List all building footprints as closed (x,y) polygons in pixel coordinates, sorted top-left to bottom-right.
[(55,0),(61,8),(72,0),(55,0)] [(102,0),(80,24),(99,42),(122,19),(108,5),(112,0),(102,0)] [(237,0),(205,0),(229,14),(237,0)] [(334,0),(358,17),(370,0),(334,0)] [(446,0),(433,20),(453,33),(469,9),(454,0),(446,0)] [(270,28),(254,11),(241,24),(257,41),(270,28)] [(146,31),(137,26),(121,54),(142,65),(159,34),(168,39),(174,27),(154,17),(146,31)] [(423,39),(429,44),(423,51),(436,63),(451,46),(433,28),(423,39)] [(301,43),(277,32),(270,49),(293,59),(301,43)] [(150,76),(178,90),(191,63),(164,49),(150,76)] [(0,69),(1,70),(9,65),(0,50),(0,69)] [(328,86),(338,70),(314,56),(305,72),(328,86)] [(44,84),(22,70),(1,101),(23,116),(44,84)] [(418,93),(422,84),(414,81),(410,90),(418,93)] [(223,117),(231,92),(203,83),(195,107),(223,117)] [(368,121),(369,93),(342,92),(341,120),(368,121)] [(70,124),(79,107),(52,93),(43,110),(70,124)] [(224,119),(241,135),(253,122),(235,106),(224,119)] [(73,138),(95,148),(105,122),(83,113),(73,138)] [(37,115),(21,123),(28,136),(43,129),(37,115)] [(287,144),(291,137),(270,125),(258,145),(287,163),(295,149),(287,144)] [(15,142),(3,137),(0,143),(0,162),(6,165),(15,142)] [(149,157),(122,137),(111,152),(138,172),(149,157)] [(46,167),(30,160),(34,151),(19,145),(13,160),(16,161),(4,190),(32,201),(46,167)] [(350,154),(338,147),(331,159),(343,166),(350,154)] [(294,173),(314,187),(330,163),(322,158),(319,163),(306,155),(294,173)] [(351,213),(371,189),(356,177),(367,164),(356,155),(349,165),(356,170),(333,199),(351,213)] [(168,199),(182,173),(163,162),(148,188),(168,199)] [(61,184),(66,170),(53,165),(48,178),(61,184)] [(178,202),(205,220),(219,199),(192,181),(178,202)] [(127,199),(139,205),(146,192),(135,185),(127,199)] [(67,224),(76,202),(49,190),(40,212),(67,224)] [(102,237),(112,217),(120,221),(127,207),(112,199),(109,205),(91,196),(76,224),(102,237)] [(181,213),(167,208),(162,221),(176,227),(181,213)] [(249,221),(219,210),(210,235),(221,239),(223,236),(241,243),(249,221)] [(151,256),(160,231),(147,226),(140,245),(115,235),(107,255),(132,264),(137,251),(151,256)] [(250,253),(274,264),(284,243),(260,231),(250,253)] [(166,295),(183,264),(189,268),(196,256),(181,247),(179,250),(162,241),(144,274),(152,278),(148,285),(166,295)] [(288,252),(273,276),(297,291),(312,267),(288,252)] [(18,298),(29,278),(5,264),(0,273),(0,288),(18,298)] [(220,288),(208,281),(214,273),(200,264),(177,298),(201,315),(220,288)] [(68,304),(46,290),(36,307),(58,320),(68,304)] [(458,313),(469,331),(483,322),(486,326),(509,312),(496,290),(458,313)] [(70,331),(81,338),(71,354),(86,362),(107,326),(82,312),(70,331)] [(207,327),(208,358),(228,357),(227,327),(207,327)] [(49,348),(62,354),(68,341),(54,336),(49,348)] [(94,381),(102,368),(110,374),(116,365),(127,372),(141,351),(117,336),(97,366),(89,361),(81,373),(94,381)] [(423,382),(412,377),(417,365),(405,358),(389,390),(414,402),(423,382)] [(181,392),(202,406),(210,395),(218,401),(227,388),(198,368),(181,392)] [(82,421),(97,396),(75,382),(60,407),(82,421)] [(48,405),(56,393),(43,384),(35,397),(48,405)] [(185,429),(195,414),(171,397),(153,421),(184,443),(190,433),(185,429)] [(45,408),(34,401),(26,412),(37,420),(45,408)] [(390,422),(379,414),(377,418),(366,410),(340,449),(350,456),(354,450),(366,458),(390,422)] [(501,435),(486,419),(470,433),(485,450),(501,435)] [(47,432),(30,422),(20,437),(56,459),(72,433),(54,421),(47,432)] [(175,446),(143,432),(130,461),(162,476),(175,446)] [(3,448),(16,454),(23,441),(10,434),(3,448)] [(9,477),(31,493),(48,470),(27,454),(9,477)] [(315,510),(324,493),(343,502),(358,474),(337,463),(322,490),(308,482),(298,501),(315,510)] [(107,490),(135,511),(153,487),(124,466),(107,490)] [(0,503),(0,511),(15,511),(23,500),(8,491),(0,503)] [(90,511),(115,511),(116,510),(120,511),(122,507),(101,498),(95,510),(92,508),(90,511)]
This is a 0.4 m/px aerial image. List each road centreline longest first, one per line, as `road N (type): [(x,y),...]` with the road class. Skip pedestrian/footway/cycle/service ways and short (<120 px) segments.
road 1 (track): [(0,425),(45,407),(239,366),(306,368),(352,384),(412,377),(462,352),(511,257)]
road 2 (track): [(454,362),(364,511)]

★ ★ ★ ★

Find each line in the items above that contains the word "track" and copy every such line in full. Uppercase and lowercase letters count as different.

road 1 (track): [(0,425),(45,407),(239,366),(306,368),(352,384),(412,377),(462,352),(511,257)]
road 2 (track): [(454,362),(364,511)]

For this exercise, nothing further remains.